Dataset extract Block Start

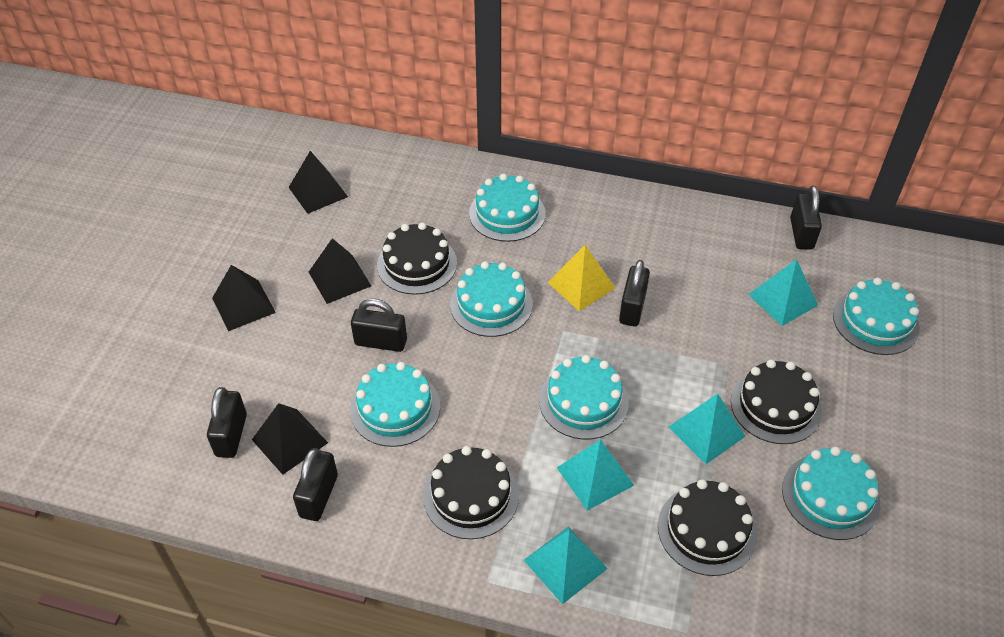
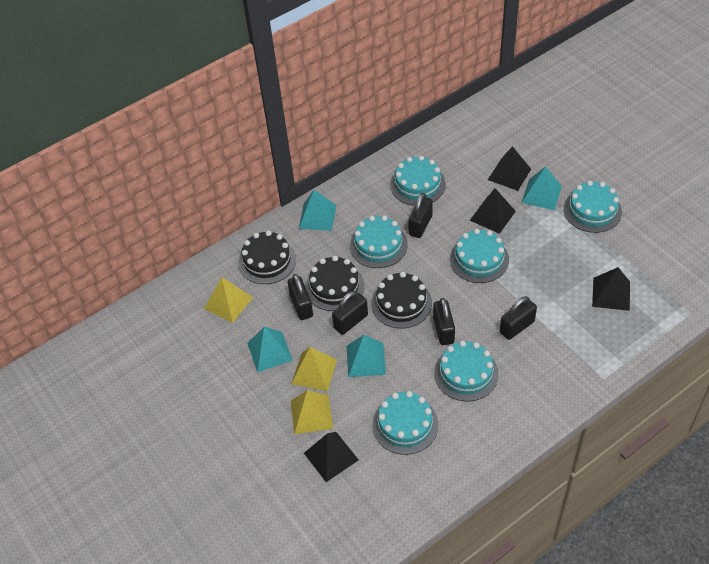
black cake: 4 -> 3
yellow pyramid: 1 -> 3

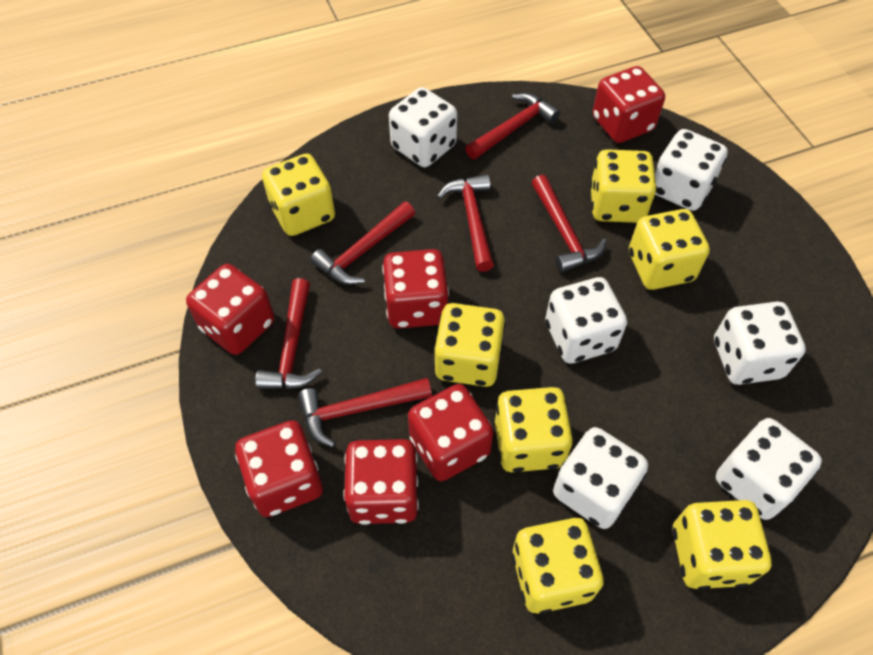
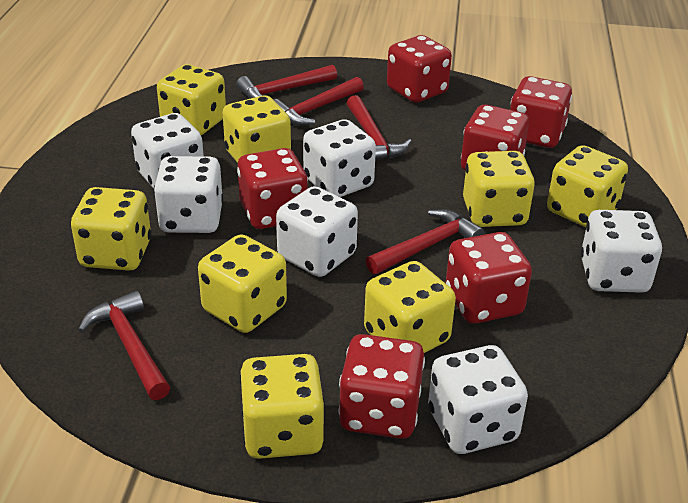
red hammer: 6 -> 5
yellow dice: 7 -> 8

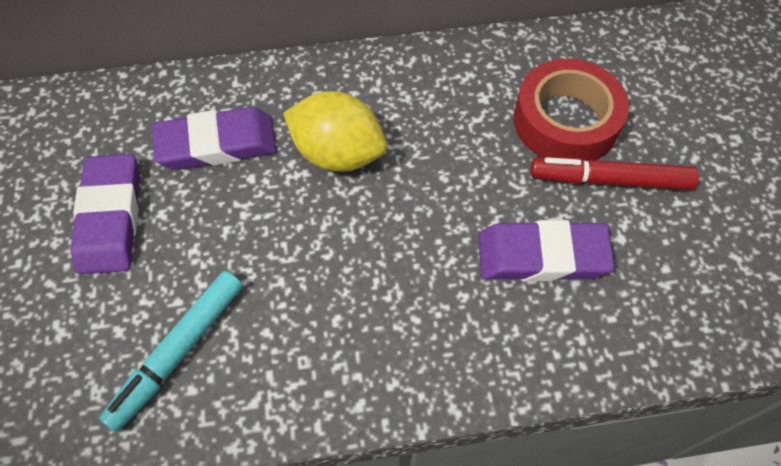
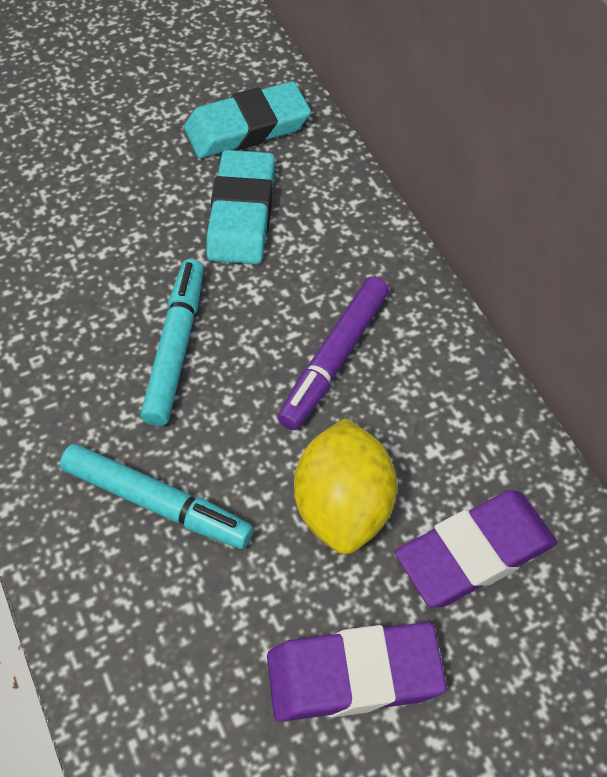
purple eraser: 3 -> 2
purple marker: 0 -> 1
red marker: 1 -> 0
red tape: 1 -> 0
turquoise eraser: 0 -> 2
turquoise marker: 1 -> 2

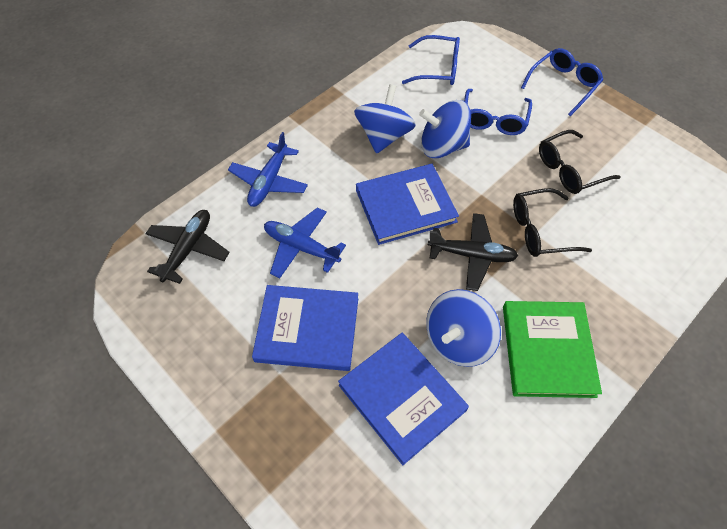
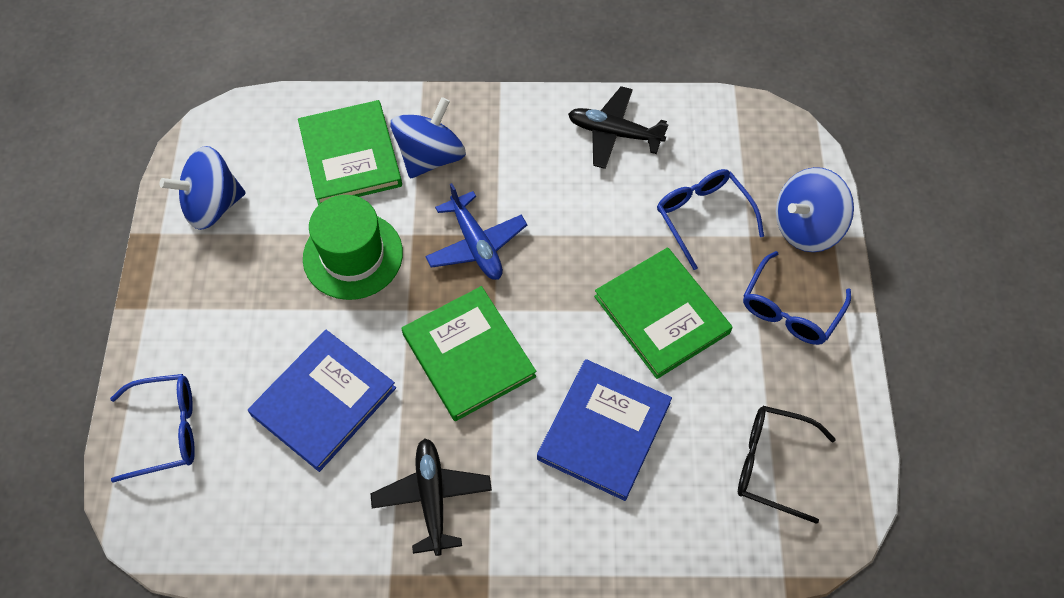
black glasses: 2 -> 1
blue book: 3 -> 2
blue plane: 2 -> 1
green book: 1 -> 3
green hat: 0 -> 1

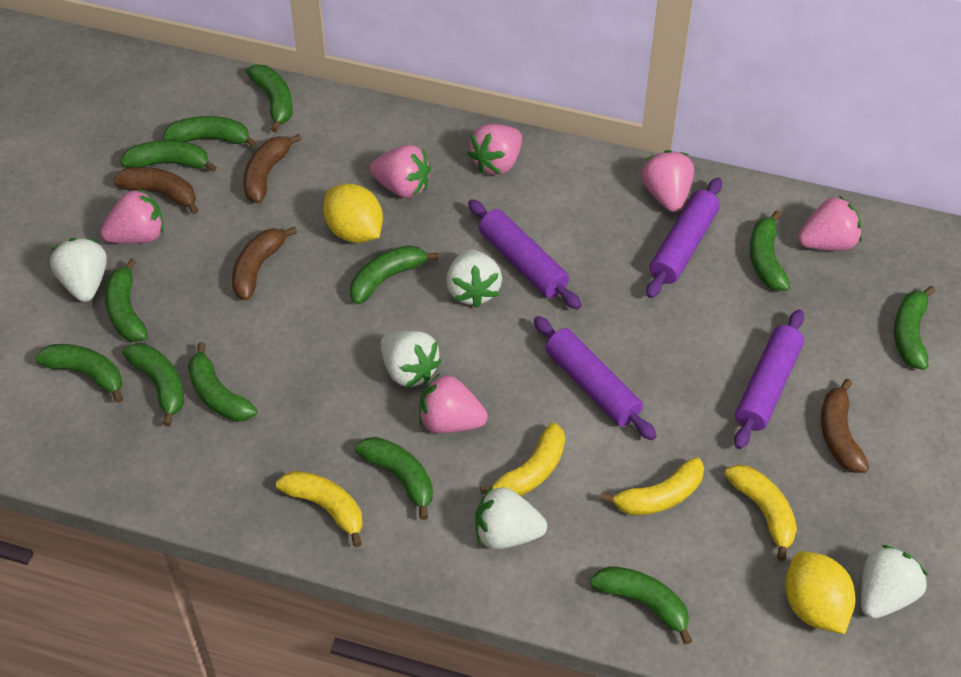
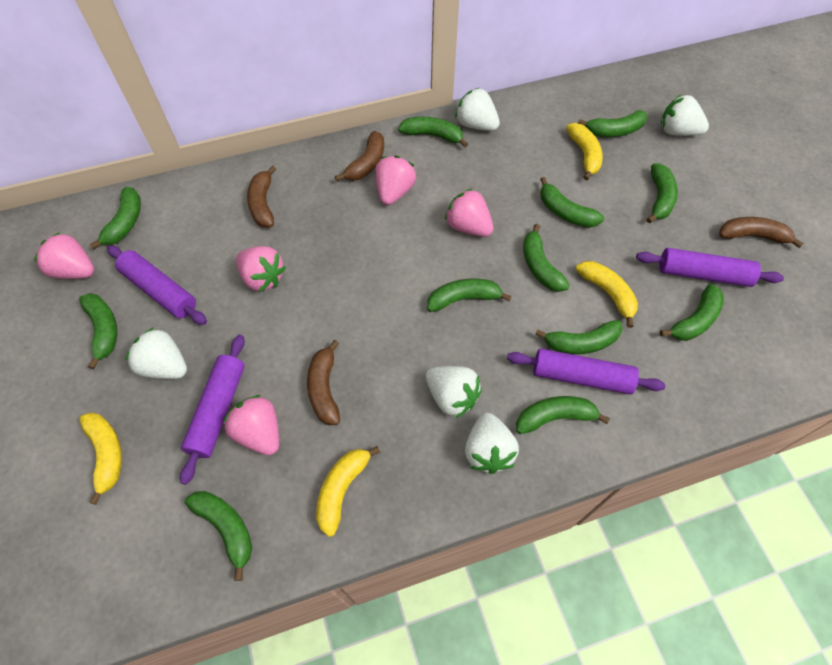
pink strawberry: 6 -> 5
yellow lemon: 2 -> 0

Dataset extract Block End

Work order: How many of the lines above include the word "eraser"? State that number and nothing else.

Output: 2